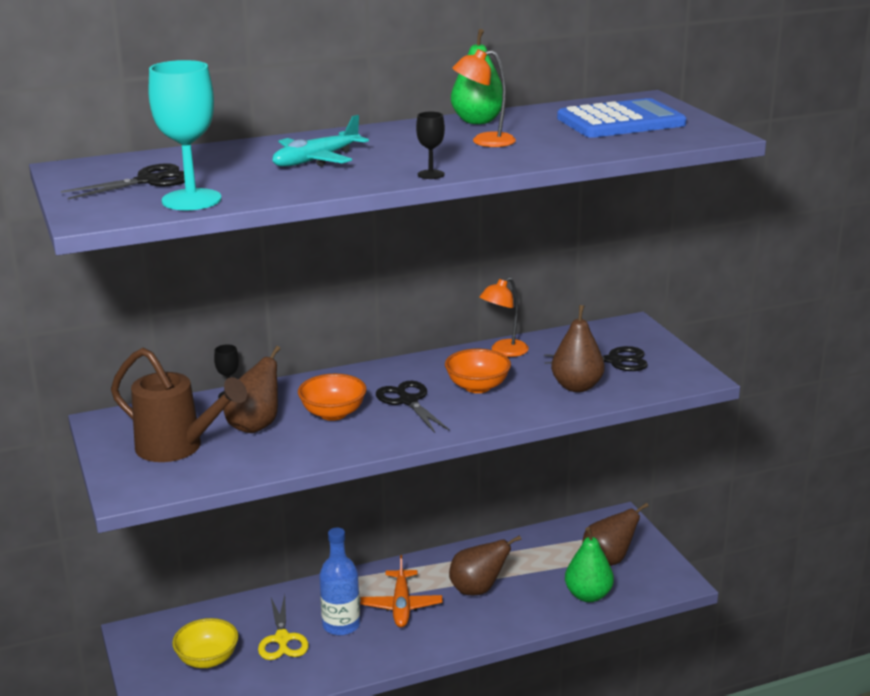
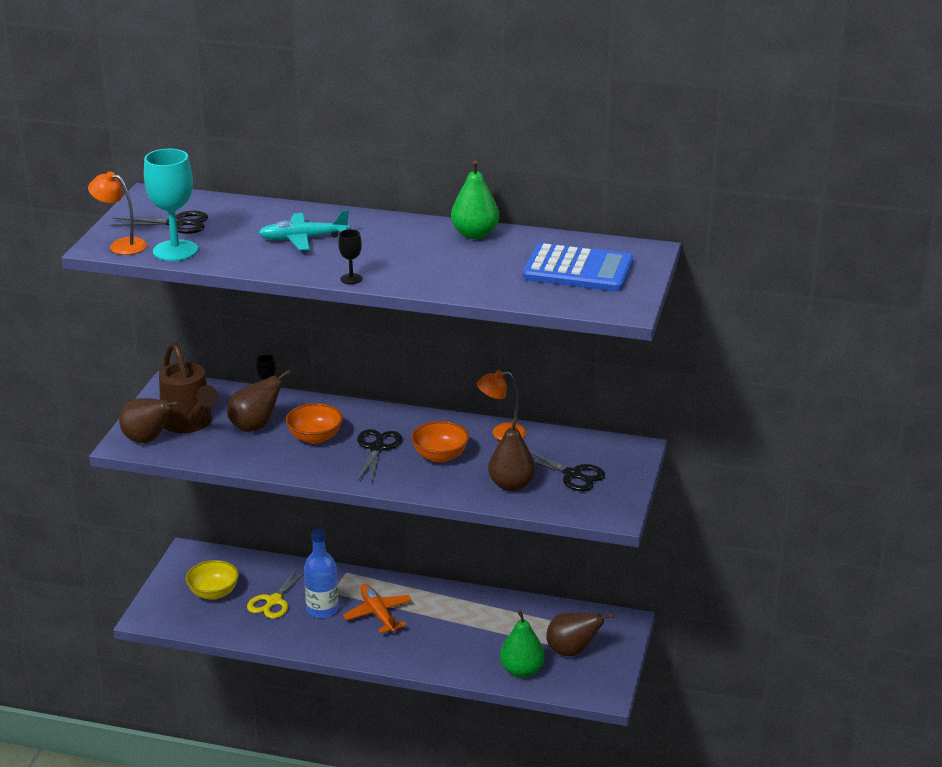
camera: 35 degrees right, 5 degrees up
(401, 605) = (378, 614): orange plane -> orange plane turned 120 degrees clockwise
(478, 590) = (445, 628): brown pear -> brown pear (148, 440)
(484, 141) = (442, 258): orange lamp -> orange lamp (121, 245)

(Directions) Read the listing. Report every line that includes the word "orange".

(Task output)
(401, 605) = (378, 614): orange plane -> orange plane turned 120 degrees clockwise
(484, 141) = (442, 258): orange lamp -> orange lamp (121, 245)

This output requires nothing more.